* [YOUR OBJECTIVE] An exact transcription of the records is required, minus any images.

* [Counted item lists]
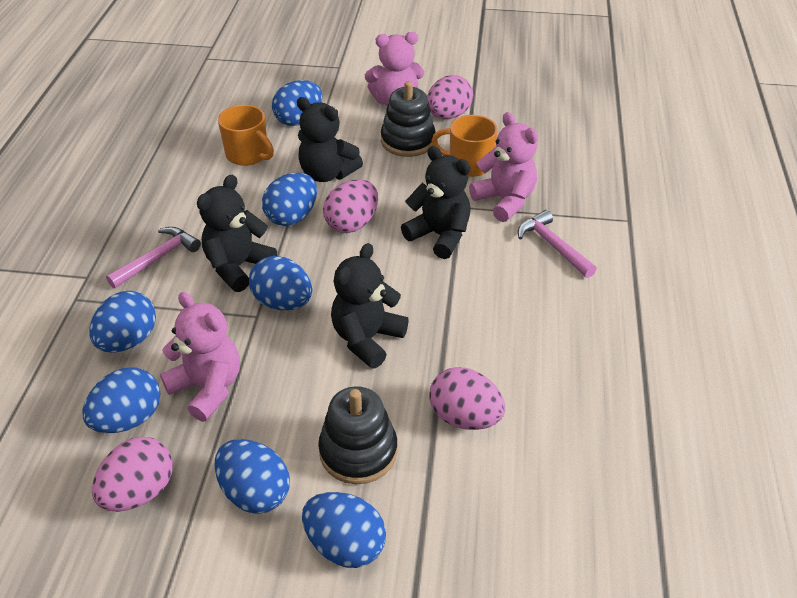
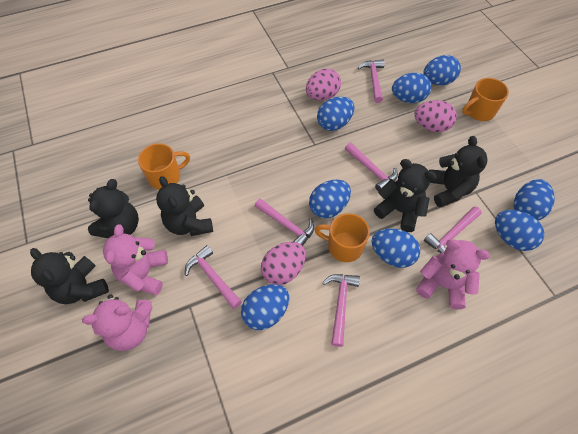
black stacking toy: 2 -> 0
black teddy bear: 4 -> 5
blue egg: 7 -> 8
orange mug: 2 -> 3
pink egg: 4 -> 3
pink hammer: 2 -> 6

* [WRITTEN RESPONSE]
black stacking toy: 2 -> 0
black teddy bear: 4 -> 5
blue egg: 7 -> 8
orange mug: 2 -> 3
pink egg: 4 -> 3
pink hammer: 2 -> 6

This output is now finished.